▸ **Task requirements**:
Transcribe each entry exactly, without pictures.
Exercise materials Block Start
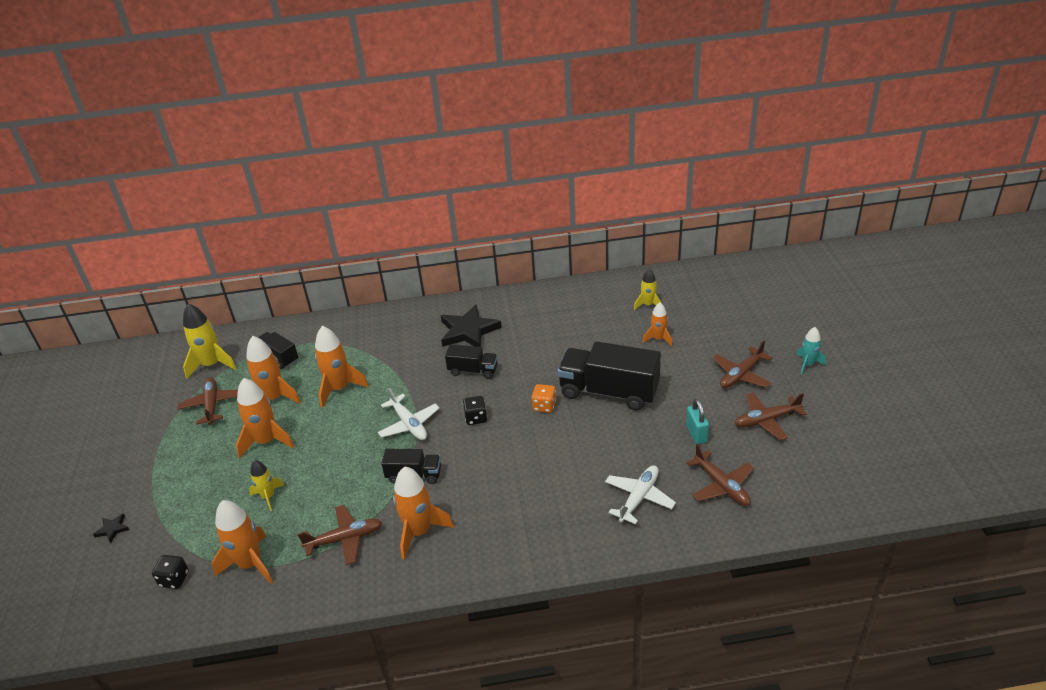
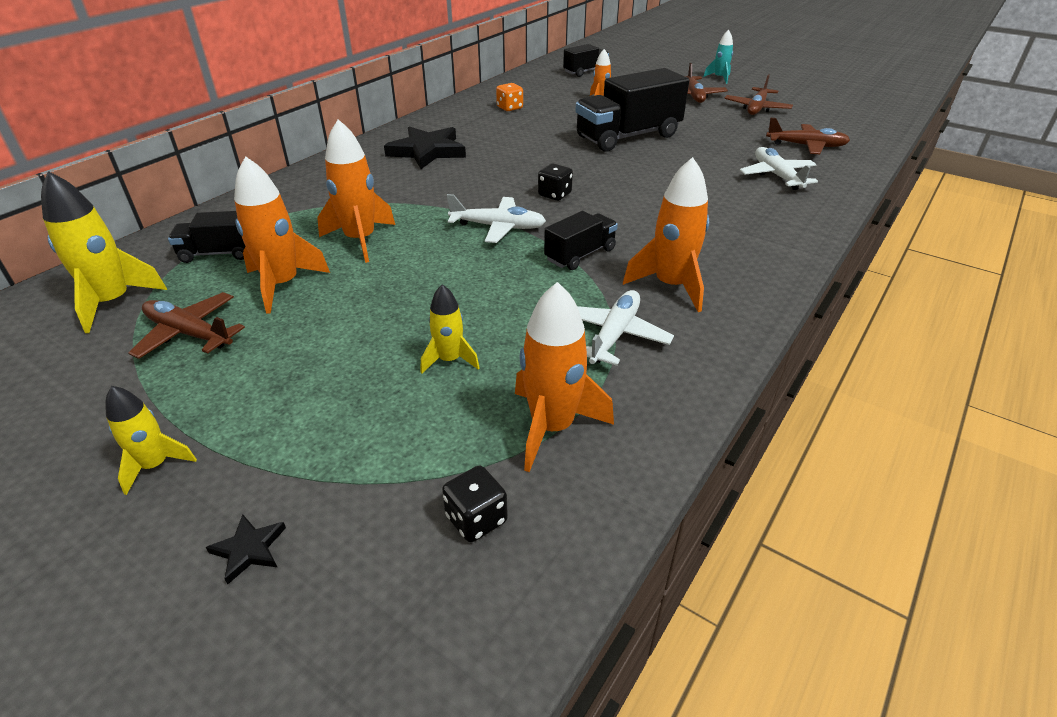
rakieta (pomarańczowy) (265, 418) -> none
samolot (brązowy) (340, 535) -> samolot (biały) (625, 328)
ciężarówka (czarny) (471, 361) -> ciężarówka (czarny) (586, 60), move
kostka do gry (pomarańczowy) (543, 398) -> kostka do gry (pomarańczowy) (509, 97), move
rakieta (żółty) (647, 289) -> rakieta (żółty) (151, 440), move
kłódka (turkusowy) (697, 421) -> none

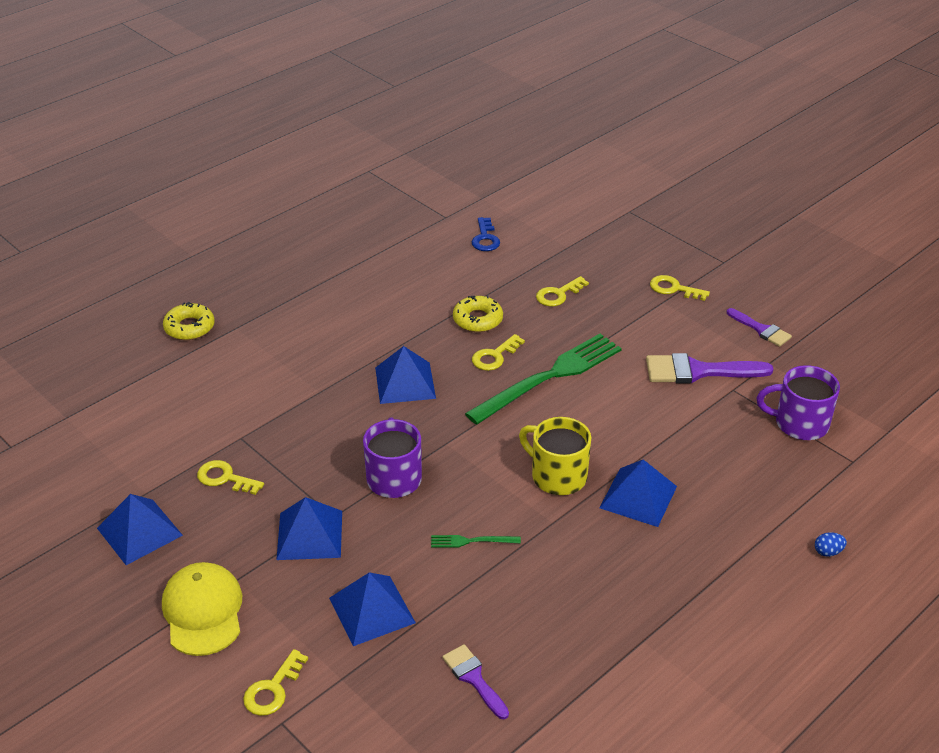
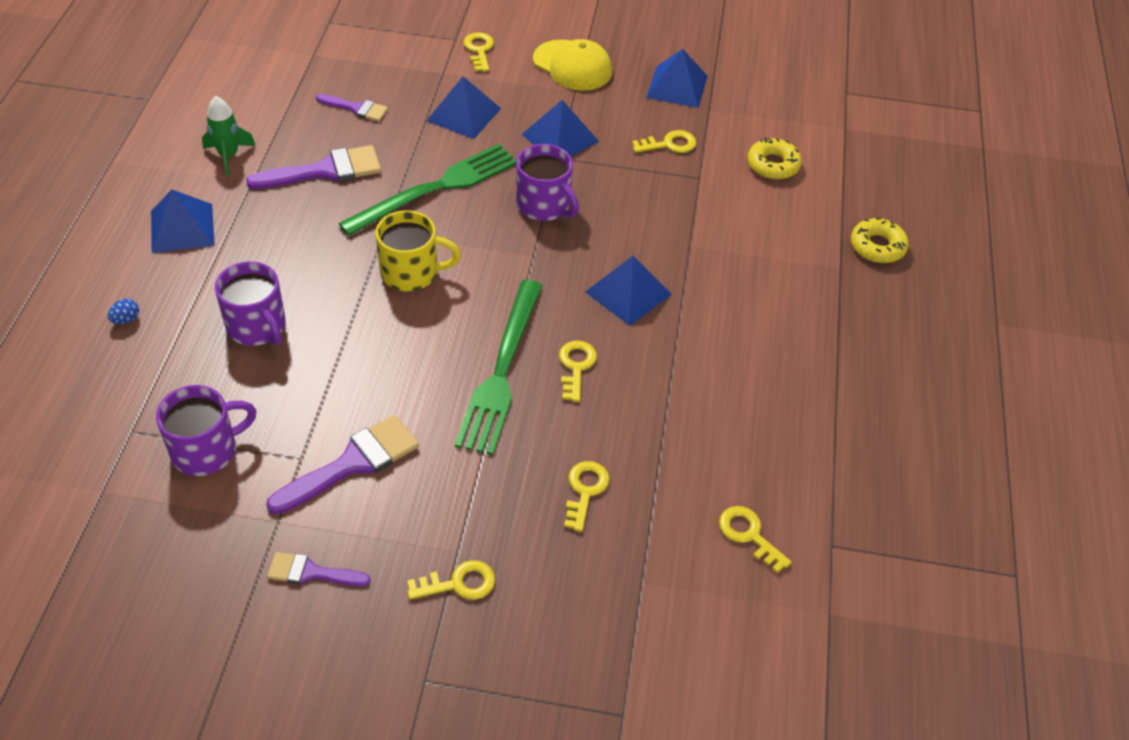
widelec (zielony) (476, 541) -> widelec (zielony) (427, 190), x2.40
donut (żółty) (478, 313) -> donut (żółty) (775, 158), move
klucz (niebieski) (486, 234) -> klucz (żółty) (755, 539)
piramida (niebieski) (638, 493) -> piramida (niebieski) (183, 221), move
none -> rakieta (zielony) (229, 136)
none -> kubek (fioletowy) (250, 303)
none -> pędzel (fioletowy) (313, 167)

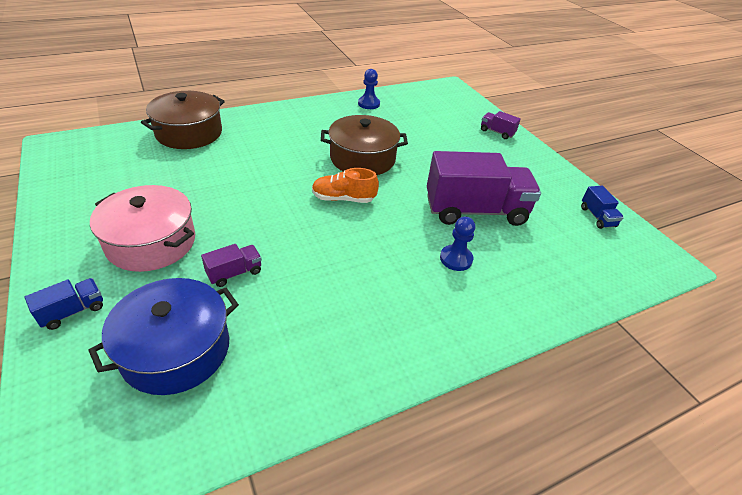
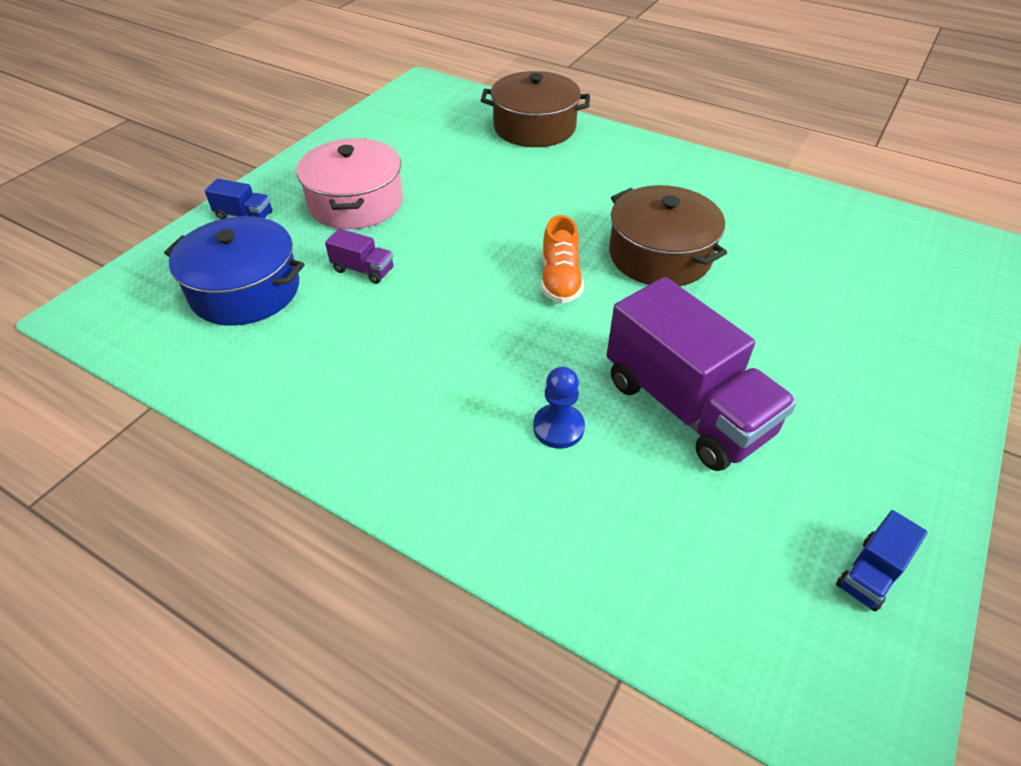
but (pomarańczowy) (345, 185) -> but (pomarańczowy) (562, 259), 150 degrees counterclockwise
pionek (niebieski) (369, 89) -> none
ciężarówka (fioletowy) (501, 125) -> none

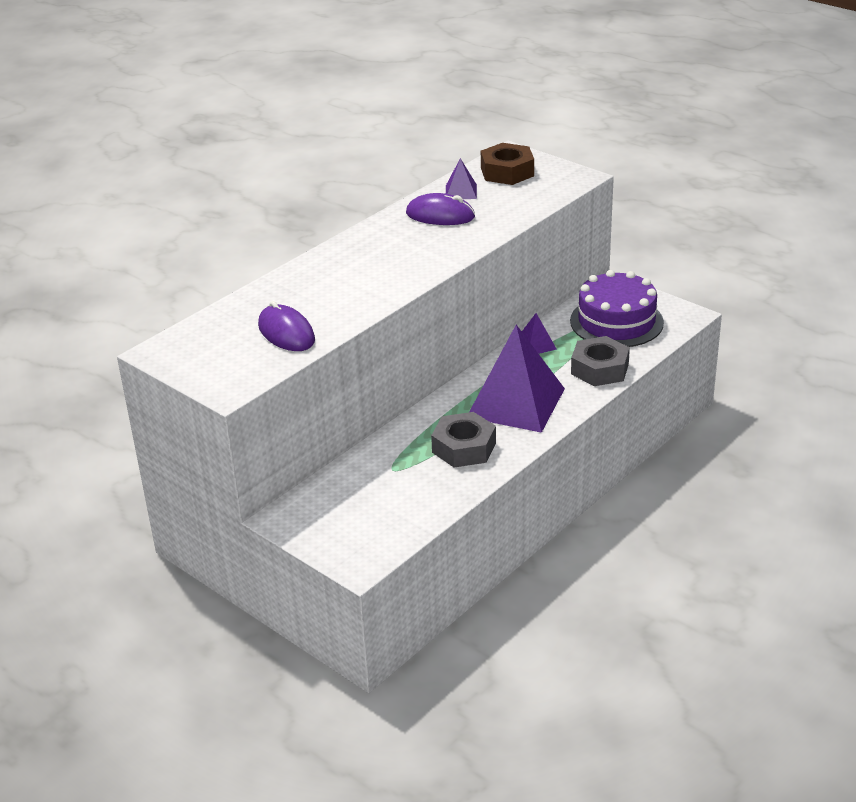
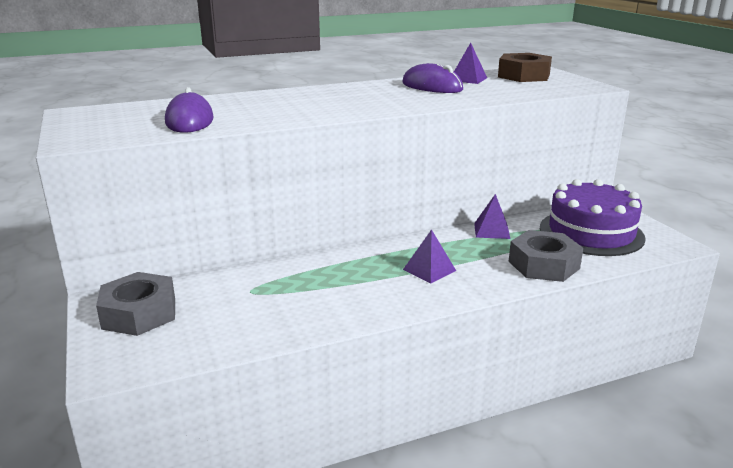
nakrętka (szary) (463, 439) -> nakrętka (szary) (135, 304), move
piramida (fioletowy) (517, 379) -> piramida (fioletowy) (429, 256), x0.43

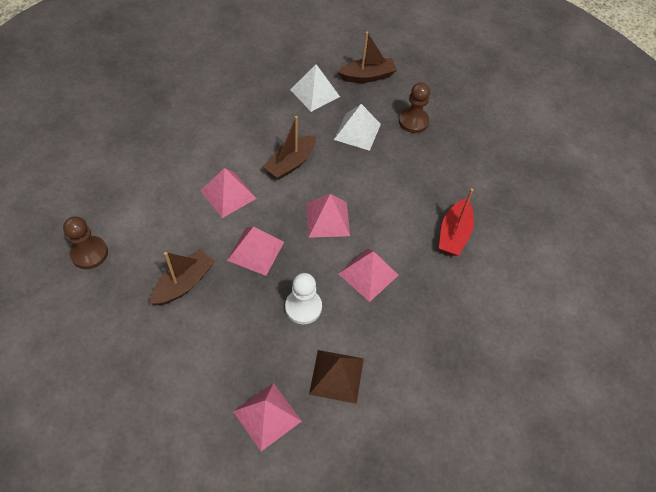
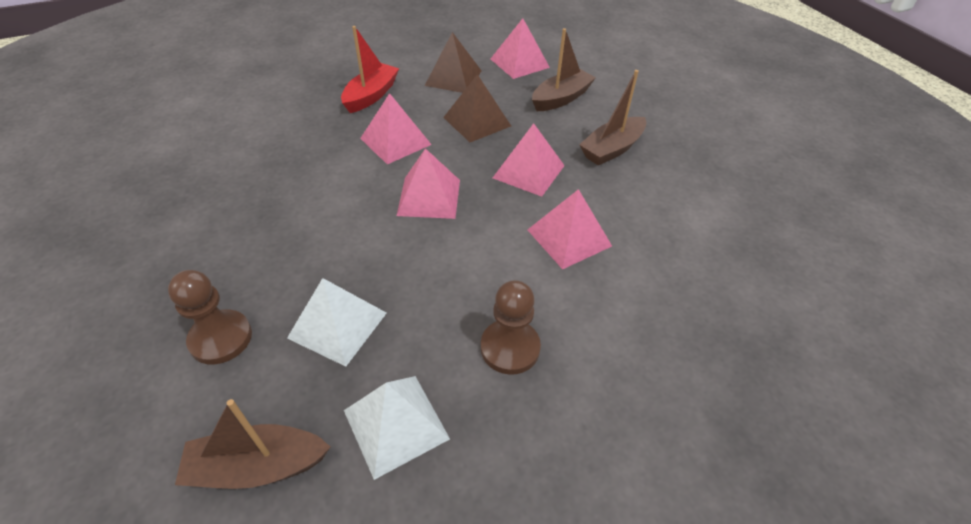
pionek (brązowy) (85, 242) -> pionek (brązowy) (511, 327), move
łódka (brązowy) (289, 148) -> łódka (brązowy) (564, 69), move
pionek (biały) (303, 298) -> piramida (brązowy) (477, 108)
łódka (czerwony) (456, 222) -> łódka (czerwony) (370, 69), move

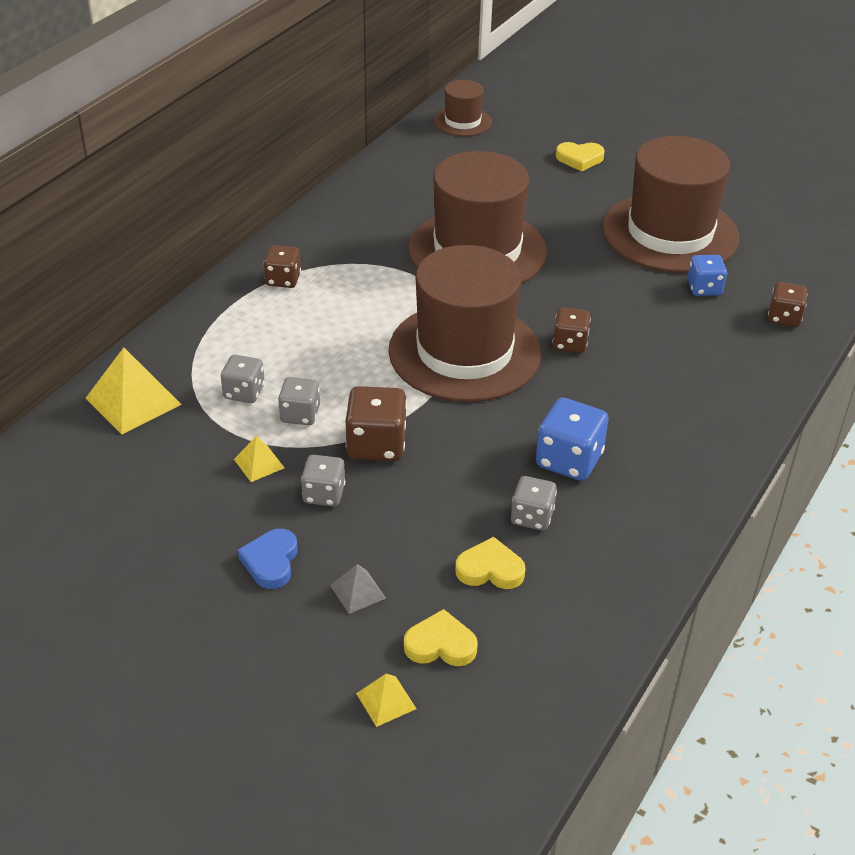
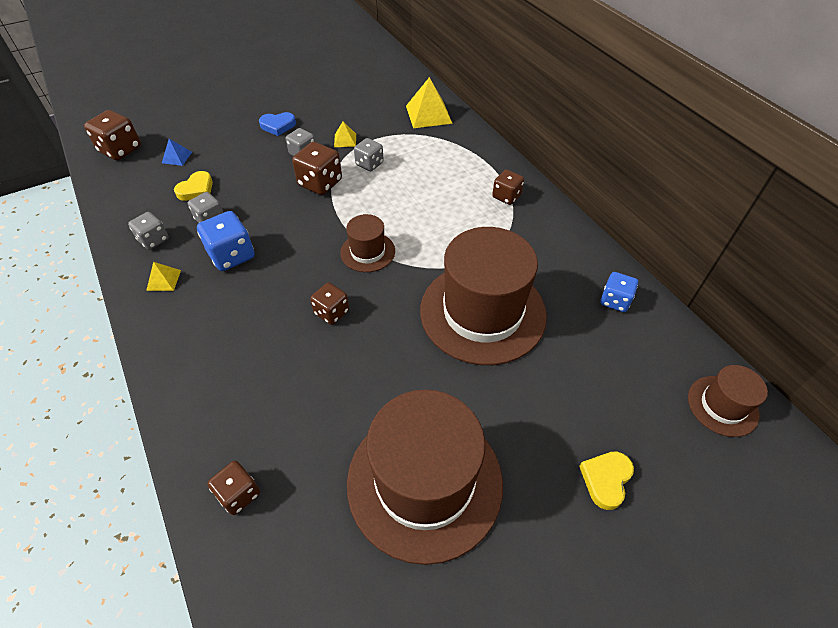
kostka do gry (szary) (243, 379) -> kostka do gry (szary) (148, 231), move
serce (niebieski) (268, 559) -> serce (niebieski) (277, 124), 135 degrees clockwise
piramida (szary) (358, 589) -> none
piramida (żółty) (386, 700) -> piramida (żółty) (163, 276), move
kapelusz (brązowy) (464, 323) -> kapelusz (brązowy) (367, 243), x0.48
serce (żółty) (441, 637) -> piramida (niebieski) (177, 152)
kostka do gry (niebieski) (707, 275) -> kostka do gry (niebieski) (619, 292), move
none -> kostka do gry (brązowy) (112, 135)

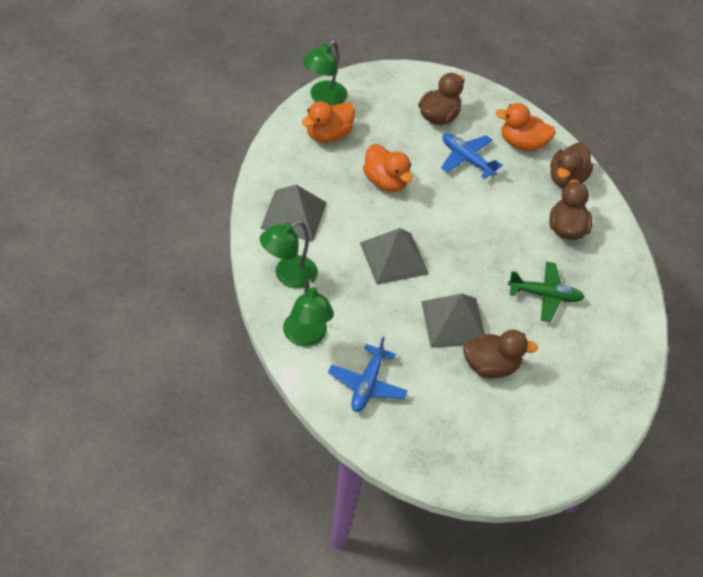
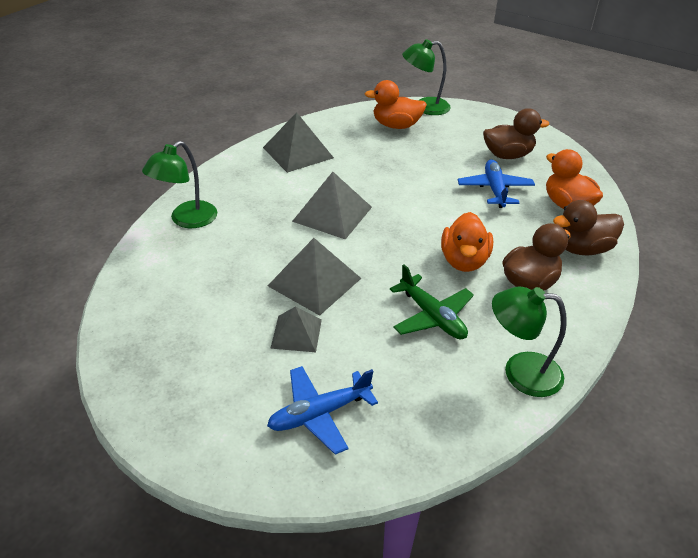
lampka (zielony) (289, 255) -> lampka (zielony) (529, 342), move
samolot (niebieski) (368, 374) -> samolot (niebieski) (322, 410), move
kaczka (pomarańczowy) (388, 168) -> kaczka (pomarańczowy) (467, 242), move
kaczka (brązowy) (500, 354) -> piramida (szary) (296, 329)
Exercise materials Block End
▸ **Response area**:
rakieta (pomarańczowy) (265, 418) -> none
samolot (brązowy) (340, 535) -> samolot (biały) (625, 328)
ciężarówka (czarny) (471, 361) -> ciężarówka (czarny) (586, 60), move
kostka do gry (pomarańczowy) (543, 398) -> kostka do gry (pomarańczowy) (509, 97), move
rakieta (żółty) (647, 289) -> rakieta (żółty) (151, 440), move
kłódka (turkusowy) (697, 421) -> none

widelec (zielony) (476, 541) -> widelec (zielony) (427, 190), x2.40
donut (żółty) (478, 313) -> donut (żółty) (775, 158), move
klucz (niebieski) (486, 234) -> klucz (żółty) (755, 539)
piramida (niebieski) (638, 493) -> piramida (niebieski) (183, 221), move
none -> rakieta (zielony) (229, 136)
none -> kubek (fioletowy) (250, 303)
none -> pędzel (fioletowy) (313, 167)

but (pomarańczowy) (345, 185) -> but (pomarańczowy) (562, 259), 150 degrees counterclockwise
pionek (niebieski) (369, 89) -> none
ciężarówka (fioletowy) (501, 125) -> none

nakrętka (szary) (463, 439) -> nakrętka (szary) (135, 304), move
piramida (fioletowy) (517, 379) -> piramida (fioletowy) (429, 256), x0.43

pionek (brązowy) (85, 242) -> pionek (brązowy) (511, 327), move
łódka (brązowy) (289, 148) -> łódka (brązowy) (564, 69), move
pionek (biały) (303, 298) -> piramida (brązowy) (477, 108)
łódka (czerwony) (456, 222) -> łódka (czerwony) (370, 69), move

kostka do gry (szary) (243, 379) -> kostka do gry (szary) (148, 231), move
serce (niebieski) (268, 559) -> serce (niebieski) (277, 124), 135 degrees clockwise
piramida (szary) (358, 589) -> none
piramida (żółty) (386, 700) -> piramida (żółty) (163, 276), move
kapelusz (brązowy) (464, 323) -> kapelusz (brązowy) (367, 243), x0.48
serce (żółty) (441, 637) -> piramida (niebieski) (177, 152)
kostka do gry (niebieski) (707, 275) -> kostka do gry (niebieski) (619, 292), move
none -> kostka do gry (brązowy) (112, 135)

lampka (zielony) (289, 255) -> lampka (zielony) (529, 342), move
samolot (niebieski) (368, 374) -> samolot (niebieski) (322, 410), move
kaczka (pomarańczowy) (388, 168) -> kaczka (pomarańczowy) (467, 242), move
kaczka (brązowy) (500, 354) -> piramida (szary) (296, 329)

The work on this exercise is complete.